START Information given

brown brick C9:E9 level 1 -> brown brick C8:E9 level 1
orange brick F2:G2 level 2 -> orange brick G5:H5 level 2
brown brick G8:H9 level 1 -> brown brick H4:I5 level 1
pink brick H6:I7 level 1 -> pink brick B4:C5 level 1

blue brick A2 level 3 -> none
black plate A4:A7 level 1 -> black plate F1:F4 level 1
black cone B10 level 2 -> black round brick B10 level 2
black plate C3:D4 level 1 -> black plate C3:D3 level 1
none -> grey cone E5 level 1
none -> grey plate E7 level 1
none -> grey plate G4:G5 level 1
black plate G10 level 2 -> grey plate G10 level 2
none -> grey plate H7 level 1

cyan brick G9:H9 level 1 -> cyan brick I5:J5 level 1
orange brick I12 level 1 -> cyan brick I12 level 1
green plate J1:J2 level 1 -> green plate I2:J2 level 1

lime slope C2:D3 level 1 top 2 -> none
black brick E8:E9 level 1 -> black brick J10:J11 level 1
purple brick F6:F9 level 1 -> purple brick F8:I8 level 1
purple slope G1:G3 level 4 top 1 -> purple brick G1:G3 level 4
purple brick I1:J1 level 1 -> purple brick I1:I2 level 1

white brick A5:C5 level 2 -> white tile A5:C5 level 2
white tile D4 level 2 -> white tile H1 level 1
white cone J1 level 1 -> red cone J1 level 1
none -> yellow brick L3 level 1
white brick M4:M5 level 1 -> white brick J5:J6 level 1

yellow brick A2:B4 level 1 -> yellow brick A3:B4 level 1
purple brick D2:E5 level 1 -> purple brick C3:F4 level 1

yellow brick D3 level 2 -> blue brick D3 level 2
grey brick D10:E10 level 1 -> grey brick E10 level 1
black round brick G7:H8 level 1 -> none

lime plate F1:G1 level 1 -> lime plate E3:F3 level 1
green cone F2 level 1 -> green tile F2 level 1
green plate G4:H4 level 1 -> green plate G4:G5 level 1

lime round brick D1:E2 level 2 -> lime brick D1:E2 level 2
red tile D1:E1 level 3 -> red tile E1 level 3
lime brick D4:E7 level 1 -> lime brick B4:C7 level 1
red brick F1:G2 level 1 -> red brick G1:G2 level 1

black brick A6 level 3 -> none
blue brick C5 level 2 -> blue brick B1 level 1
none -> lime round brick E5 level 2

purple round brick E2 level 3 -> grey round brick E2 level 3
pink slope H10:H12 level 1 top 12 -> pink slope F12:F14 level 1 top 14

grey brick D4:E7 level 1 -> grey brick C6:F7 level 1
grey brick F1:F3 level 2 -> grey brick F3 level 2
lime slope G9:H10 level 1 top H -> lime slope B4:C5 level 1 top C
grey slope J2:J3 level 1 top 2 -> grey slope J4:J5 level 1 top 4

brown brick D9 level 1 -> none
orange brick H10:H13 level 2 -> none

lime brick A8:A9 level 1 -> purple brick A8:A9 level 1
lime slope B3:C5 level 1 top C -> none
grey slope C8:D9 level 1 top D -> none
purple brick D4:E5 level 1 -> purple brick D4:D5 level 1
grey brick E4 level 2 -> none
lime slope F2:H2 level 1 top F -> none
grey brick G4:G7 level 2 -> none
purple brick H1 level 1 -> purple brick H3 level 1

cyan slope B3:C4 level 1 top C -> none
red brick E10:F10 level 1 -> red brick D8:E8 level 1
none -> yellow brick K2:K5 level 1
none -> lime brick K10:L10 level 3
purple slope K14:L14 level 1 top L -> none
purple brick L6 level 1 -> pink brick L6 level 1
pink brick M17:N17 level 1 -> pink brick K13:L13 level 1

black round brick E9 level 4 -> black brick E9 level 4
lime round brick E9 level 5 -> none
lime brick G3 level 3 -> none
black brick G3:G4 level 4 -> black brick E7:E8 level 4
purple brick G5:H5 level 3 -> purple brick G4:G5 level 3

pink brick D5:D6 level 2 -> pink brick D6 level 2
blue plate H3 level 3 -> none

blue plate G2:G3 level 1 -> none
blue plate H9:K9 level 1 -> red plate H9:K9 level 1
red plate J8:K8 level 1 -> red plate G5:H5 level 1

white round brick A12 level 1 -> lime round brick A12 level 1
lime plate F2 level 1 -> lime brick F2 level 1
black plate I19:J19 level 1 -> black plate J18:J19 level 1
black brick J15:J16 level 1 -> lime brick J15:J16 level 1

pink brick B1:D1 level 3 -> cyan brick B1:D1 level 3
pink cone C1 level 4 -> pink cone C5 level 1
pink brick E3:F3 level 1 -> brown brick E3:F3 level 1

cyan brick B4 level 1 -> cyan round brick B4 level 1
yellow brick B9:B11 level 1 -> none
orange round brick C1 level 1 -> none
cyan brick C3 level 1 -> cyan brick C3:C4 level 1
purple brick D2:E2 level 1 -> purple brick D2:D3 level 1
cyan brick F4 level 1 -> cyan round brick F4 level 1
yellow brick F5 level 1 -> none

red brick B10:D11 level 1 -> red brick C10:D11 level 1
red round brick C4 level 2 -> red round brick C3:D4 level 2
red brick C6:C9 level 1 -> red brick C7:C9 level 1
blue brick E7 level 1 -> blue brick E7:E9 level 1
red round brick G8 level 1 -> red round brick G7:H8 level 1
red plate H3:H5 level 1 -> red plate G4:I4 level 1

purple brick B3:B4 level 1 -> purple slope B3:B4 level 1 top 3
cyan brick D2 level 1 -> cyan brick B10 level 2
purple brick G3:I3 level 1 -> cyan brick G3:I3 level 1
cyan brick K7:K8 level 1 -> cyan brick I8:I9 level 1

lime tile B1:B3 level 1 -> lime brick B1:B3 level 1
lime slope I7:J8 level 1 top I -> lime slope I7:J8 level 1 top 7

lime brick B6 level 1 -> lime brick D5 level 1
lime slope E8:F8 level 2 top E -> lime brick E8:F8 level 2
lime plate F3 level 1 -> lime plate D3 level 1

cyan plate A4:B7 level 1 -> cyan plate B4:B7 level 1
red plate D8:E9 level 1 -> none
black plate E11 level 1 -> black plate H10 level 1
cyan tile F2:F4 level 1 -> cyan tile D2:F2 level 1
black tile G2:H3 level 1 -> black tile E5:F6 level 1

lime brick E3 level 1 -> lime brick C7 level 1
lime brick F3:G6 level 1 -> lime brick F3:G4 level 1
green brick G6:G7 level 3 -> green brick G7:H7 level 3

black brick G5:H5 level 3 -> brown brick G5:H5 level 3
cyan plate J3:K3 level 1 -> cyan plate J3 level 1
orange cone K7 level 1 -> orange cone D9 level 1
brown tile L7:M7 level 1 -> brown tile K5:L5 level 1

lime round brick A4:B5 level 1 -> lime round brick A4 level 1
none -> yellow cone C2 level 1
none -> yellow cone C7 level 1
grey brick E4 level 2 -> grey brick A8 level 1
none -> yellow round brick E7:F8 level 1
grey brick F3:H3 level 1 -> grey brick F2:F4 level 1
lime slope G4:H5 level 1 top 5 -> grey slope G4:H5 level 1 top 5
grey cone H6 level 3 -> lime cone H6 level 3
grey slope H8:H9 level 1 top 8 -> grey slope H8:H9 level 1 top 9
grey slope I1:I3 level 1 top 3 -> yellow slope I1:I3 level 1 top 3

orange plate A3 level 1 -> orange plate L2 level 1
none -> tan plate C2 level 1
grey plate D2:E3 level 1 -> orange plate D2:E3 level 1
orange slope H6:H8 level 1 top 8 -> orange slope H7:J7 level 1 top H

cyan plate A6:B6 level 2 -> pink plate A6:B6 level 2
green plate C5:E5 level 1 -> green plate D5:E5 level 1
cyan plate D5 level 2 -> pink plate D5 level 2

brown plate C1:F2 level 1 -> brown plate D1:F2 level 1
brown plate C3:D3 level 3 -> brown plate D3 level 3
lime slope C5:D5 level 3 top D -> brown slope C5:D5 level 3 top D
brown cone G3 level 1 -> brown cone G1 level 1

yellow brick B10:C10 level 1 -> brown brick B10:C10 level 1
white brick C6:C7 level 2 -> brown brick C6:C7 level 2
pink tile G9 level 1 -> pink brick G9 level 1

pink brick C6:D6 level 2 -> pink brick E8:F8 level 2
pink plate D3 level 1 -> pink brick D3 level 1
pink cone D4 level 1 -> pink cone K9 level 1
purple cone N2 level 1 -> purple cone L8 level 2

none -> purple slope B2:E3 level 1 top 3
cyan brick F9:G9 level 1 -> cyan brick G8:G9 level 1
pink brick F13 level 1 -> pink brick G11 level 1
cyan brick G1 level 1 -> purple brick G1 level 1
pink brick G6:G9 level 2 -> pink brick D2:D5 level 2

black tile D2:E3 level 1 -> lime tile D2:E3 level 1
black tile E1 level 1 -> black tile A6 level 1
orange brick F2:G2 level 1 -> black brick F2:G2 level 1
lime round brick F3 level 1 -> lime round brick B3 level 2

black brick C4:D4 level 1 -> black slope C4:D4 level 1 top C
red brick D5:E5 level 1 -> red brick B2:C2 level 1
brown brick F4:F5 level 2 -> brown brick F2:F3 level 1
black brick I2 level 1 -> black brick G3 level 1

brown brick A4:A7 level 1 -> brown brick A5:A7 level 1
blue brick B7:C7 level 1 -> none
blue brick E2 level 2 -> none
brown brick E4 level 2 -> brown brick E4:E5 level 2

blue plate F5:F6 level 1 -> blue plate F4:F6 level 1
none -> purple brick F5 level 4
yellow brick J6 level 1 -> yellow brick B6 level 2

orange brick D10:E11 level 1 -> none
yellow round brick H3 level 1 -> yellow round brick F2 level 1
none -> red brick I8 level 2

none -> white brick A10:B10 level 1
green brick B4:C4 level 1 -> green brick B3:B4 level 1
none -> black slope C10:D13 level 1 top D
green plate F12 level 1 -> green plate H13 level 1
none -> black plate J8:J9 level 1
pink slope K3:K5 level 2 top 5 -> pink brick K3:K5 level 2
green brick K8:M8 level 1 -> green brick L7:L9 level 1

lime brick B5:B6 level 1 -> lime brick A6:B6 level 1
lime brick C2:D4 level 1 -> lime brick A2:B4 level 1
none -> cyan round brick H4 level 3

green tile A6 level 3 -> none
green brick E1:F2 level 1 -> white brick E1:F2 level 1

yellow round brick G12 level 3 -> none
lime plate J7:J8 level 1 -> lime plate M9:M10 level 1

END Information given

__Problem requirements__:
Your output should be the lines from the one with "lime brick B5:B6" through the last line of the entries above, copied exactly and nothing more.

__Task solution__:
lime brick B5:B6 level 1 -> lime brick A6:B6 level 1
lime brick C2:D4 level 1 -> lime brick A2:B4 level 1
none -> cyan round brick H4 level 3

green tile A6 level 3 -> none
green brick E1:F2 level 1 -> white brick E1:F2 level 1

yellow round brick G12 level 3 -> none
lime plate J7:J8 level 1 -> lime plate M9:M10 level 1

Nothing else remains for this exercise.